* [EXERCISE AIM]
Only one stretch of the data is wanted: the line containing "(551, 414) = (630, 124): blue", the line containing "camera: 30 degrees right, 5 degrees up", and every line between them, copied exactly.

* [SOURCE DATA]
# # # # #
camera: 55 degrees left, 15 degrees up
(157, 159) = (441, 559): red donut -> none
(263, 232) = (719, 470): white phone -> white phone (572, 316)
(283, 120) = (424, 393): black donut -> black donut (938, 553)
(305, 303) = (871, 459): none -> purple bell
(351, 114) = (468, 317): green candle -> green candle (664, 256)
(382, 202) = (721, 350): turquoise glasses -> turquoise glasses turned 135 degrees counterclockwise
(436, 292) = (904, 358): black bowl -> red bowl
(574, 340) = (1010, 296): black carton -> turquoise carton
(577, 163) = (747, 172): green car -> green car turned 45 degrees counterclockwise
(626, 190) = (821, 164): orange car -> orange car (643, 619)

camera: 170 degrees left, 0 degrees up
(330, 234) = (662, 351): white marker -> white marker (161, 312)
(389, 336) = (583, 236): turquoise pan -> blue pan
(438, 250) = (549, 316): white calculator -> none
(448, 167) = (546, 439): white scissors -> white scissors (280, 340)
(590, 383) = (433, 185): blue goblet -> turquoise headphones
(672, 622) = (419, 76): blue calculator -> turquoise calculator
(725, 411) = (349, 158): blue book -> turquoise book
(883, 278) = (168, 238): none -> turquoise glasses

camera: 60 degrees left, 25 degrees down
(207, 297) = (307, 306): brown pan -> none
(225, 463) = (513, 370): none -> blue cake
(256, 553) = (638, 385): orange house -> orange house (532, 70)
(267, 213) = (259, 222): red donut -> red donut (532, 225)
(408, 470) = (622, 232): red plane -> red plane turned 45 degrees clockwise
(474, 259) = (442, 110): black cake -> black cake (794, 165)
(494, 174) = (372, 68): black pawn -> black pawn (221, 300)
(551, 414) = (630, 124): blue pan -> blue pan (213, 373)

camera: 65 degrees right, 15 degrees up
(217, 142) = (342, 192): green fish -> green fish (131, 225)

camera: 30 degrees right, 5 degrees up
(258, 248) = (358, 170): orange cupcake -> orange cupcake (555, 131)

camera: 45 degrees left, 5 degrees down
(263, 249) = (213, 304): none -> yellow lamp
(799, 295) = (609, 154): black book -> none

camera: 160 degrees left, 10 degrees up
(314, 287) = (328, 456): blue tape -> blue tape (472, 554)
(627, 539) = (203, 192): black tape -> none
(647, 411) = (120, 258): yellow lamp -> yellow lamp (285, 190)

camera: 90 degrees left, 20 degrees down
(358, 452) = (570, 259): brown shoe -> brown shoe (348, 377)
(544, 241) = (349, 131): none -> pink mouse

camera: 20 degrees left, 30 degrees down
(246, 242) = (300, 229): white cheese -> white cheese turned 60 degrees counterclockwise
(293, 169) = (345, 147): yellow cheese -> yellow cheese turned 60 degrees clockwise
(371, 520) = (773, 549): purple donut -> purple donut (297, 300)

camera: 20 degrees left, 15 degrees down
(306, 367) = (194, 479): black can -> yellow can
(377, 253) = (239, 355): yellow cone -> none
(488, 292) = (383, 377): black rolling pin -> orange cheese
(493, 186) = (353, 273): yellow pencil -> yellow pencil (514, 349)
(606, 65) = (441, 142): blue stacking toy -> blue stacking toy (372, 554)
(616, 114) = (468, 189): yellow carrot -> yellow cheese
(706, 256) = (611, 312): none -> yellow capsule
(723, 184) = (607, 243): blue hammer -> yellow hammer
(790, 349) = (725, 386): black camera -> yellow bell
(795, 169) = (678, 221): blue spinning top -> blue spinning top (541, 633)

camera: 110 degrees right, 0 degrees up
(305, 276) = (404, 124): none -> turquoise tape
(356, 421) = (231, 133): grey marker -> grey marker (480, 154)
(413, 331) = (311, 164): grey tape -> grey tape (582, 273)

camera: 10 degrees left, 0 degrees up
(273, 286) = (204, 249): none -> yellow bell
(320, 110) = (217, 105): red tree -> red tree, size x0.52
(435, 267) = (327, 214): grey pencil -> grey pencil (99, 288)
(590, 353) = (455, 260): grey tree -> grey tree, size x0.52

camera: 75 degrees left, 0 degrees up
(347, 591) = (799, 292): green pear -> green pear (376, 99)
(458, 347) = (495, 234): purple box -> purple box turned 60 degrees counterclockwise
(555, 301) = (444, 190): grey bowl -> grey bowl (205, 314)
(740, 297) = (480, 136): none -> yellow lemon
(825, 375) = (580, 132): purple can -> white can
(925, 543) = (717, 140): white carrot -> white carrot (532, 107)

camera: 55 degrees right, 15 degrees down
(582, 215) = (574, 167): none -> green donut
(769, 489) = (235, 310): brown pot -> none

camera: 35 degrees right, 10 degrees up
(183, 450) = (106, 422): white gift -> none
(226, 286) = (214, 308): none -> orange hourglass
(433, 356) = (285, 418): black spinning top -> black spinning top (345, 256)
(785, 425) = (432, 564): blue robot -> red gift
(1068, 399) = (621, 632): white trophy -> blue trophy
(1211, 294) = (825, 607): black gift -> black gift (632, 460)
# # # # #
* [THE ANSWER]
(551, 414) = (630, 124): blue pan -> blue pan (213, 373)

camera: 65 degrees right, 15 degrees up
(217, 142) = (342, 192): green fish -> green fish (131, 225)

camera: 30 degrees right, 5 degrees up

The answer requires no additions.